ASSIGNED TASK >>
Look through the data that follows and work out how many lines contain the string "green". Nothing but that number should be given.

EXERCISE DATA >>
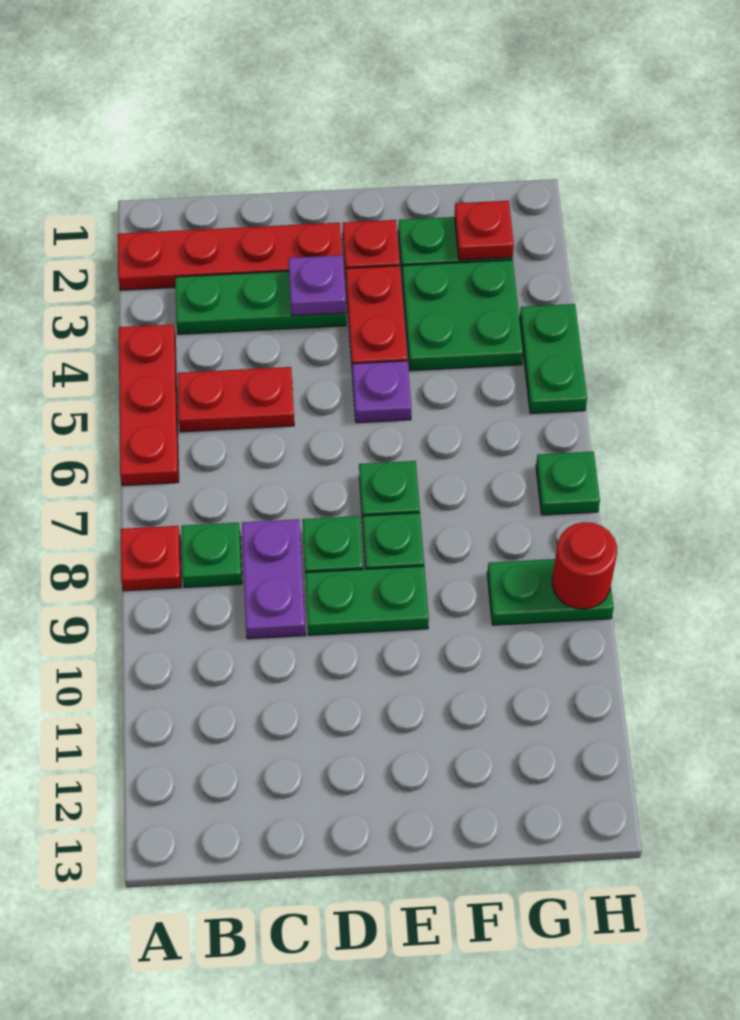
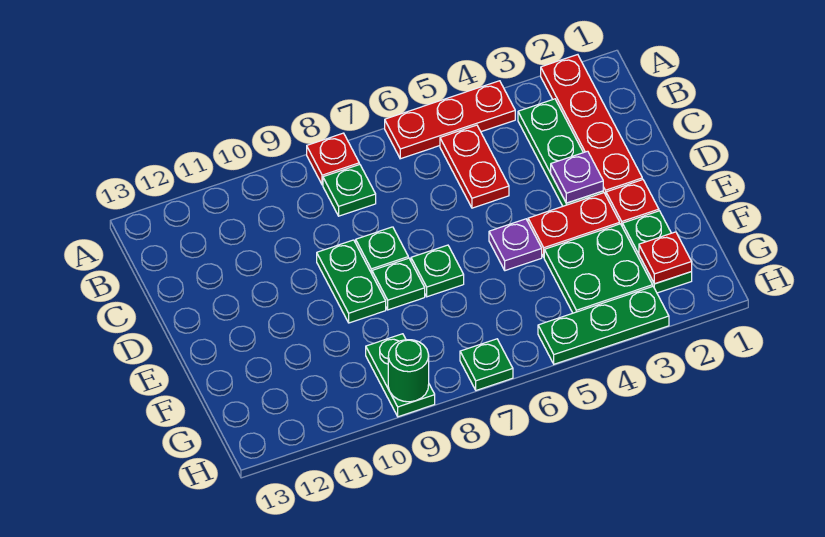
purple plate C8:C9 level 1 -> none
green plate H4:H5 level 1 -> green plate H3:H5 level 1
red round brick H9 level 2 -> green round brick H9 level 2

RESPONSE AREA >>
2